Task statement - Count every line below that contains "round", then state the total with no other output.

*** Opening Given records ***

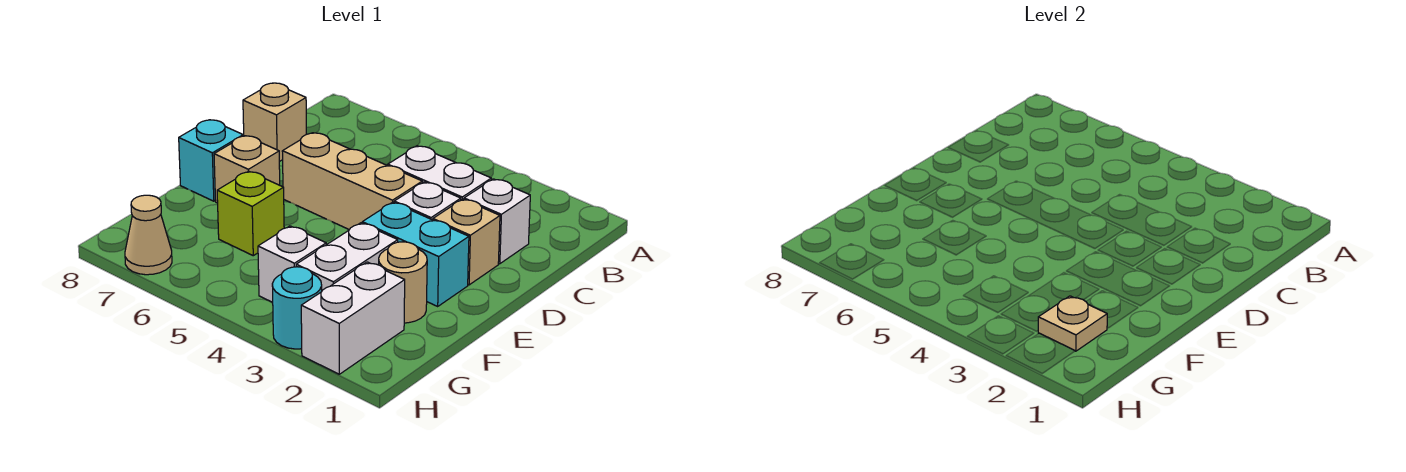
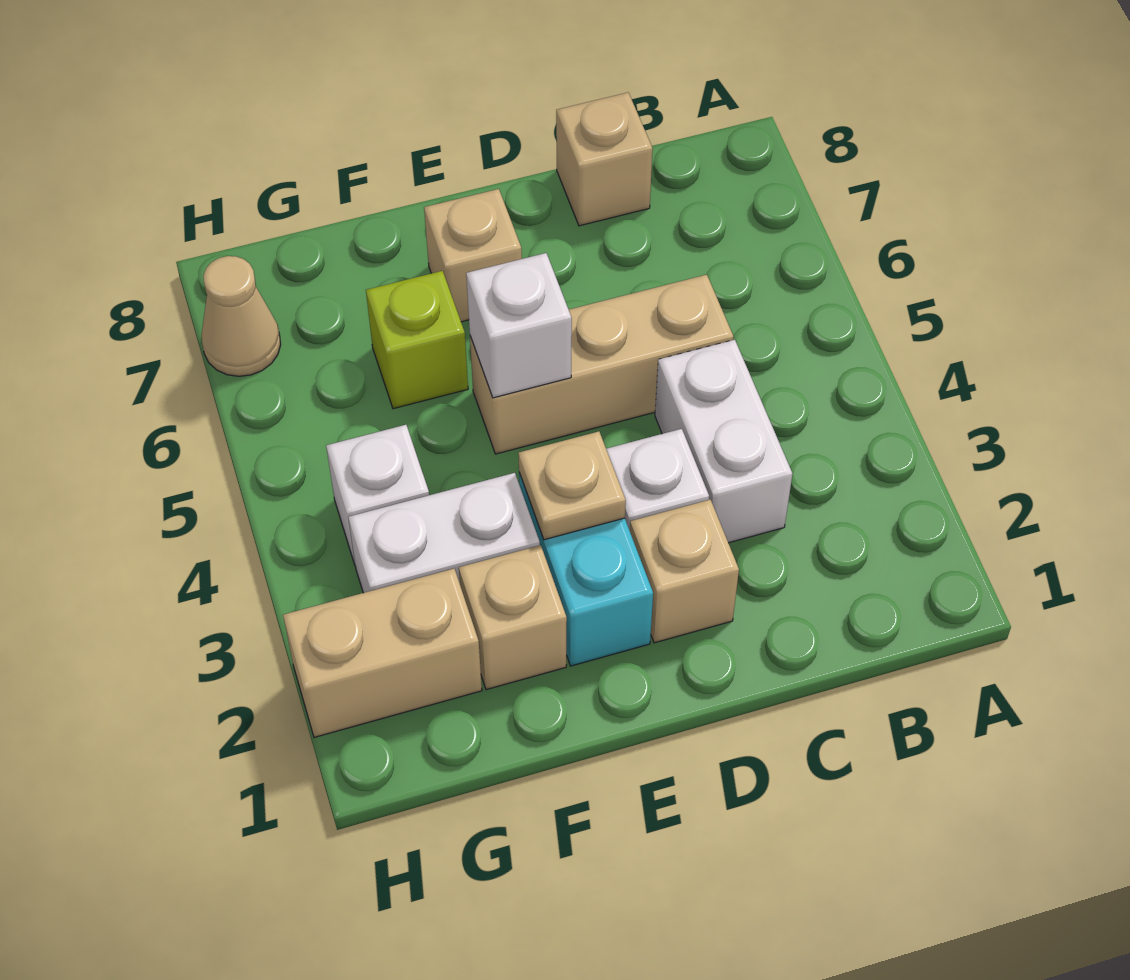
white brick C2 level 1 -> white brick E5 level 2
tan brick D4:D6 level 1 -> tan brick C5:E5 level 1
cyan brick E8 level 1 -> none
tan round brick F2 level 1 -> tan brick F2 level 1
white brick G2:H2 level 1 -> tan brick G2:H2 level 1
tan plate G2 level 2 -> tan plate E3 level 2
cyan round brick H3 level 1 -> none

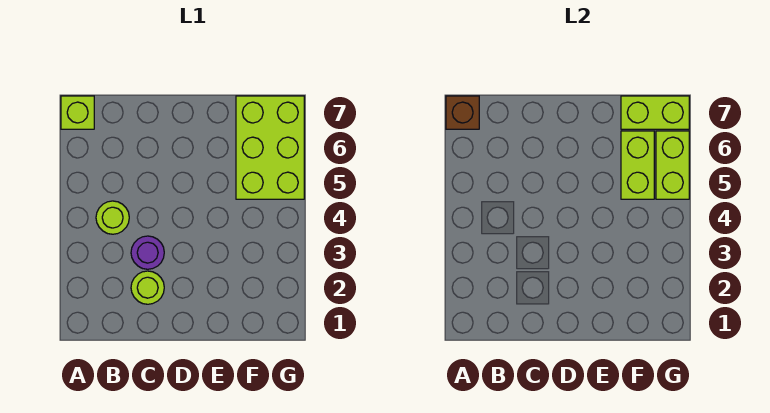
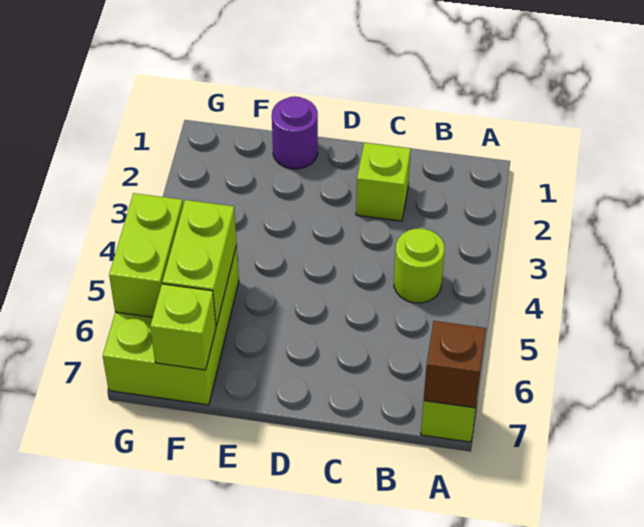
lime round brick C2 level 1 -> lime brick C2 level 1
purple round brick C3 level 1 -> purple round brick E1 level 1
lime brick F7:G7 level 2 -> lime brick F7 level 2

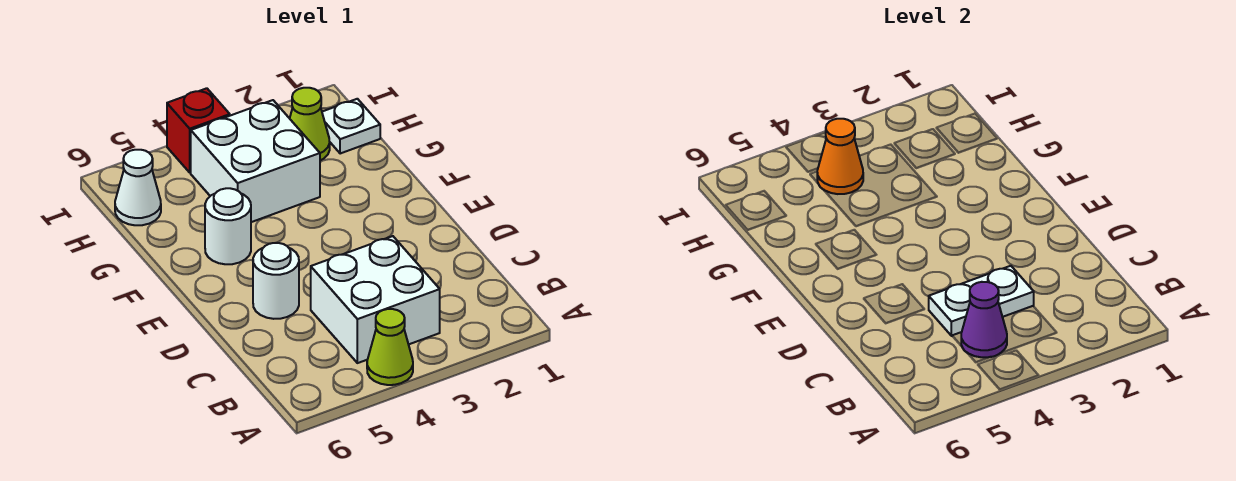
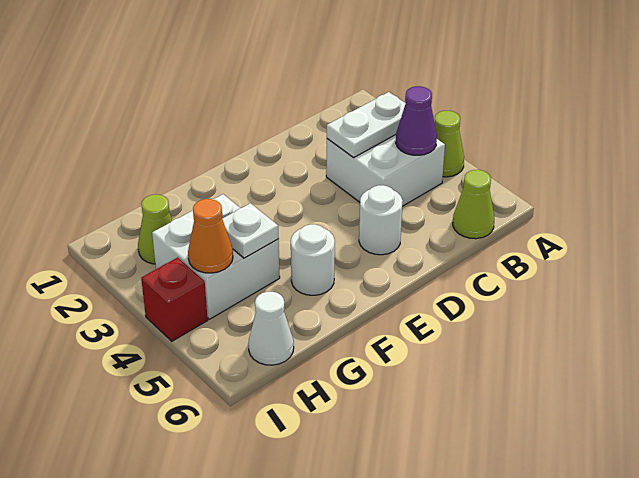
none -> lime cone B6 level 1
white plate C3:C4 level 2 -> white plate B3:C3 level 2
white plate H1 level 1 -> white plate G4 level 2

*** Closing Given records ***

Response box - 4